### Object matching data:
********

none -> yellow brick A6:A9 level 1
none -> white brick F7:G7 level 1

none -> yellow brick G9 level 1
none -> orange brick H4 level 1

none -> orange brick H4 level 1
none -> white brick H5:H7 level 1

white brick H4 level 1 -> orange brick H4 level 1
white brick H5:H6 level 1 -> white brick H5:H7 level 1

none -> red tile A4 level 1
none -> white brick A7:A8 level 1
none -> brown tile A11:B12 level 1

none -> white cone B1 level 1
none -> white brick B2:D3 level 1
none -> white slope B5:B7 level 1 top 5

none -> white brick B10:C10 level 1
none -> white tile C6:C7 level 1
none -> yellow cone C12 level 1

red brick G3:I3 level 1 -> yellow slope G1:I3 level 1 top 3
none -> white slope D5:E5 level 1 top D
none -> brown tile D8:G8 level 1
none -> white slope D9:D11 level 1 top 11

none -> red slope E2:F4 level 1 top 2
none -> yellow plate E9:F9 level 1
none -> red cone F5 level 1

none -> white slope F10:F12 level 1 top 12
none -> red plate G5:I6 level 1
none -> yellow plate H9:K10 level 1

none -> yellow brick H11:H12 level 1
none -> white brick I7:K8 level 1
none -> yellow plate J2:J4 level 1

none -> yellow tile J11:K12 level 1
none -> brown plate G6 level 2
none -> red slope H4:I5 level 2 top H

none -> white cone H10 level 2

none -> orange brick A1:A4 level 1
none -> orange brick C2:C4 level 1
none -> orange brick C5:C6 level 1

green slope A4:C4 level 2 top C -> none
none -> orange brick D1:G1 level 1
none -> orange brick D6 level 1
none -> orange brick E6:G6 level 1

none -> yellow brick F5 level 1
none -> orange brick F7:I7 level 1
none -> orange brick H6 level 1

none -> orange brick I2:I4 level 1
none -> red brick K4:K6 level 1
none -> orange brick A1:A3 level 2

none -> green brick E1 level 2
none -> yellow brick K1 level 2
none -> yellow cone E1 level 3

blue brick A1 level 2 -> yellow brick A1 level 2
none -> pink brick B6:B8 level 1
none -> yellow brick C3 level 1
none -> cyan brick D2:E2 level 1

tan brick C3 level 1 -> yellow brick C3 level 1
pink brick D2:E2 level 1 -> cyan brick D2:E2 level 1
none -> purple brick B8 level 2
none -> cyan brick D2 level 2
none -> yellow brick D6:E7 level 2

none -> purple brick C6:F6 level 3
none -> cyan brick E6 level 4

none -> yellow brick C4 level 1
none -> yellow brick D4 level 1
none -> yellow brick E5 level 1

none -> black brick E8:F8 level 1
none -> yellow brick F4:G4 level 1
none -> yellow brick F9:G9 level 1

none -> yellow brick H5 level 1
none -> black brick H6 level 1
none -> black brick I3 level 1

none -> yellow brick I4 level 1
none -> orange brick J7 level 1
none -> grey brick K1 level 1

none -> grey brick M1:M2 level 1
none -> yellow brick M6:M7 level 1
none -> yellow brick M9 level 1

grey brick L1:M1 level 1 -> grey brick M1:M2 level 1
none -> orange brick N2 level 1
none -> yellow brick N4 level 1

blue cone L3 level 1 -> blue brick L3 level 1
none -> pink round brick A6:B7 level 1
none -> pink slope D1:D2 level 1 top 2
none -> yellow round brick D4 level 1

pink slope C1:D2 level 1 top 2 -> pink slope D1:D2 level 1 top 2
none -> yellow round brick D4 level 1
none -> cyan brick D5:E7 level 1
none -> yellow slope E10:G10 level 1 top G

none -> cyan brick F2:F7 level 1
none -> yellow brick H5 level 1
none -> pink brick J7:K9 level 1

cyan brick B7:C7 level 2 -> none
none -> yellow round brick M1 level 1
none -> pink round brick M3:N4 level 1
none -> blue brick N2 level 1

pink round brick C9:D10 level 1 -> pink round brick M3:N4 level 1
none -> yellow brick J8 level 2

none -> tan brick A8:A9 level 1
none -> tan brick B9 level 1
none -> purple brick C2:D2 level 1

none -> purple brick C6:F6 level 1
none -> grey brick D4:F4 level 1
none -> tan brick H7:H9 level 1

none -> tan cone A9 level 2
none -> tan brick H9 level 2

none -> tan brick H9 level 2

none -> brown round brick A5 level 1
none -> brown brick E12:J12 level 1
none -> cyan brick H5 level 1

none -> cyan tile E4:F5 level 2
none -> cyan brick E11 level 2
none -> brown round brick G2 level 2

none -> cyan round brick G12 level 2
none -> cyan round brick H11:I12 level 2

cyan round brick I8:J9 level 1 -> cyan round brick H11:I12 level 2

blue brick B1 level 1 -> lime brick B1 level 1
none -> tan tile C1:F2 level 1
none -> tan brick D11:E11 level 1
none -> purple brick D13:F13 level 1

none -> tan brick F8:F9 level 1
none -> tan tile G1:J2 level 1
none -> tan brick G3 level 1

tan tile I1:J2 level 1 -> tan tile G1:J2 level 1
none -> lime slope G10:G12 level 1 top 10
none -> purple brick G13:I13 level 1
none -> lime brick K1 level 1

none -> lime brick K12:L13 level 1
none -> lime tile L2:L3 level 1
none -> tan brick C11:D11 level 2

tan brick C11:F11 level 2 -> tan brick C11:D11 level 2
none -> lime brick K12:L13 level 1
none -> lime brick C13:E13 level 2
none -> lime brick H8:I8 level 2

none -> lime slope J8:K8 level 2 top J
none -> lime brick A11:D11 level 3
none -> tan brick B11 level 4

********

### Instructions to follow:
Repeat every record, keeping each word and mark exactly as it is.

### Output for this task:
none -> yellow brick A6:A9 level 1
none -> white brick F7:G7 level 1

none -> yellow brick G9 level 1
none -> orange brick H4 level 1

none -> orange brick H4 level 1
none -> white brick H5:H7 level 1

white brick H4 level 1 -> orange brick H4 level 1
white brick H5:H6 level 1 -> white brick H5:H7 level 1

none -> red tile A4 level 1
none -> white brick A7:A8 level 1
none -> brown tile A11:B12 level 1

none -> white cone B1 level 1
none -> white brick B2:D3 level 1
none -> white slope B5:B7 level 1 top 5

none -> white brick B10:C10 level 1
none -> white tile C6:C7 level 1
none -> yellow cone C12 level 1

red brick G3:I3 level 1 -> yellow slope G1:I3 level 1 top 3
none -> white slope D5:E5 level 1 top D
none -> brown tile D8:G8 level 1
none -> white slope D9:D11 level 1 top 11

none -> red slope E2:F4 level 1 top 2
none -> yellow plate E9:F9 level 1
none -> red cone F5 level 1

none -> white slope F10:F12 level 1 top 12
none -> red plate G5:I6 level 1
none -> yellow plate H9:K10 level 1

none -> yellow brick H11:H12 level 1
none -> white brick I7:K8 level 1
none -> yellow plate J2:J4 level 1

none -> yellow tile J11:K12 level 1
none -> brown plate G6 level 2
none -> red slope H4:I5 level 2 top H

none -> white cone H10 level 2

none -> orange brick A1:A4 level 1
none -> orange brick C2:C4 level 1
none -> orange brick C5:C6 level 1

green slope A4:C4 level 2 top C -> none
none -> orange brick D1:G1 level 1
none -> orange brick D6 level 1
none -> orange brick E6:G6 level 1

none -> yellow brick F5 level 1
none -> orange brick F7:I7 level 1
none -> orange brick H6 level 1

none -> orange brick I2:I4 level 1
none -> red brick K4:K6 level 1
none -> orange brick A1:A3 level 2

none -> green brick E1 level 2
none -> yellow brick K1 level 2
none -> yellow cone E1 level 3

blue brick A1 level 2 -> yellow brick A1 level 2
none -> pink brick B6:B8 level 1
none -> yellow brick C3 level 1
none -> cyan brick D2:E2 level 1

tan brick C3 level 1 -> yellow brick C3 level 1
pink brick D2:E2 level 1 -> cyan brick D2:E2 level 1
none -> purple brick B8 level 2
none -> cyan brick D2 level 2
none -> yellow brick D6:E7 level 2

none -> purple brick C6:F6 level 3
none -> cyan brick E6 level 4

none -> yellow brick C4 level 1
none -> yellow brick D4 level 1
none -> yellow brick E5 level 1

none -> black brick E8:F8 level 1
none -> yellow brick F4:G4 level 1
none -> yellow brick F9:G9 level 1

none -> yellow brick H5 level 1
none -> black brick H6 level 1
none -> black brick I3 level 1

none -> yellow brick I4 level 1
none -> orange brick J7 level 1
none -> grey brick K1 level 1

none -> grey brick M1:M2 level 1
none -> yellow brick M6:M7 level 1
none -> yellow brick M9 level 1

grey brick L1:M1 level 1 -> grey brick M1:M2 level 1
none -> orange brick N2 level 1
none -> yellow brick N4 level 1

blue cone L3 level 1 -> blue brick L3 level 1
none -> pink round brick A6:B7 level 1
none -> pink slope D1:D2 level 1 top 2
none -> yellow round brick D4 level 1

pink slope C1:D2 level 1 top 2 -> pink slope D1:D2 level 1 top 2
none -> yellow round brick D4 level 1
none -> cyan brick D5:E7 level 1
none -> yellow slope E10:G10 level 1 top G

none -> cyan brick F2:F7 level 1
none -> yellow brick H5 level 1
none -> pink brick J7:K9 level 1

cyan brick B7:C7 level 2 -> none
none -> yellow round brick M1 level 1
none -> pink round brick M3:N4 level 1
none -> blue brick N2 level 1

pink round brick C9:D10 level 1 -> pink round brick M3:N4 level 1
none -> yellow brick J8 level 2

none -> tan brick A8:A9 level 1
none -> tan brick B9 level 1
none -> purple brick C2:D2 level 1

none -> purple brick C6:F6 level 1
none -> grey brick D4:F4 level 1
none -> tan brick H7:H9 level 1

none -> tan cone A9 level 2
none -> tan brick H9 level 2

none -> tan brick H9 level 2

none -> brown round brick A5 level 1
none -> brown brick E12:J12 level 1
none -> cyan brick H5 level 1

none -> cyan tile E4:F5 level 2
none -> cyan brick E11 level 2
none -> brown round brick G2 level 2

none -> cyan round brick G12 level 2
none -> cyan round brick H11:I12 level 2

cyan round brick I8:J9 level 1 -> cyan round brick H11:I12 level 2

blue brick B1 level 1 -> lime brick B1 level 1
none -> tan tile C1:F2 level 1
none -> tan brick D11:E11 level 1
none -> purple brick D13:F13 level 1

none -> tan brick F8:F9 level 1
none -> tan tile G1:J2 level 1
none -> tan brick G3 level 1

tan tile I1:J2 level 1 -> tan tile G1:J2 level 1
none -> lime slope G10:G12 level 1 top 10
none -> purple brick G13:I13 level 1
none -> lime brick K1 level 1

none -> lime brick K12:L13 level 1
none -> lime tile L2:L3 level 1
none -> tan brick C11:D11 level 2

tan brick C11:F11 level 2 -> tan brick C11:D11 level 2
none -> lime brick K12:L13 level 1
none -> lime brick C13:E13 level 2
none -> lime brick H8:I8 level 2

none -> lime slope J8:K8 level 2 top J
none -> lime brick A11:D11 level 3
none -> tan brick B11 level 4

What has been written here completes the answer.